• Exercise brief:
Copy the listing from the line containing "Question: Is green" through the line containing "taking this photo?", inclusive, changing every "green leafy tree" to "green bushy tree" and keeping everything else the same.

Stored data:

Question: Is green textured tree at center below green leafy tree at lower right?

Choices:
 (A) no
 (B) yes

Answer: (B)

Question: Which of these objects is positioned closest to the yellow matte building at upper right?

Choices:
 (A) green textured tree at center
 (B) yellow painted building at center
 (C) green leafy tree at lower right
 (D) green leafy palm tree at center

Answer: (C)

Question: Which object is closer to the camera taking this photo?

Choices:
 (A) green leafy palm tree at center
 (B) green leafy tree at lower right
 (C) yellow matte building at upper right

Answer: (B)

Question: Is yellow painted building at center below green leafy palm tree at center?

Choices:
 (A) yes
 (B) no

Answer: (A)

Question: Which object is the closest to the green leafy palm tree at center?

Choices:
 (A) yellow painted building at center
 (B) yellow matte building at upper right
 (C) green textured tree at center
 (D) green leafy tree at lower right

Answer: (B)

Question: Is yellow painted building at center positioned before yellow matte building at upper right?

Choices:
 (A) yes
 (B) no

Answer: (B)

* * *

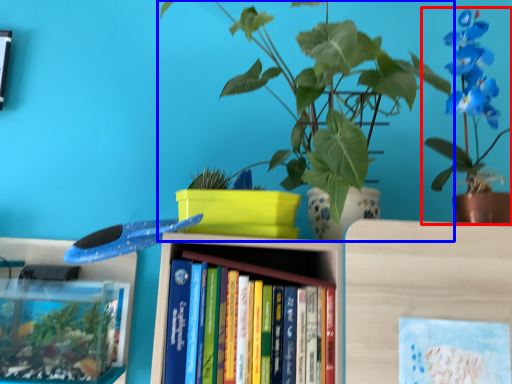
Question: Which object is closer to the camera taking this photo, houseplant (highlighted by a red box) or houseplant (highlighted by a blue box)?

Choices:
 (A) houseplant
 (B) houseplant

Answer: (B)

• Written reply:
Question: Is green textured tree at center below green bushy tree at lower right?

Choices:
 (A) no
 (B) yes

Answer: (B)

Question: Which of these objects is positioned closest to the yellow matte building at upper right?

Choices:
 (A) green textured tree at center
 (B) yellow painted building at center
 (C) green bushy tree at lower right
 (D) green leafy palm tree at center

Answer: (C)

Question: Which object is closer to the camera taking this photo?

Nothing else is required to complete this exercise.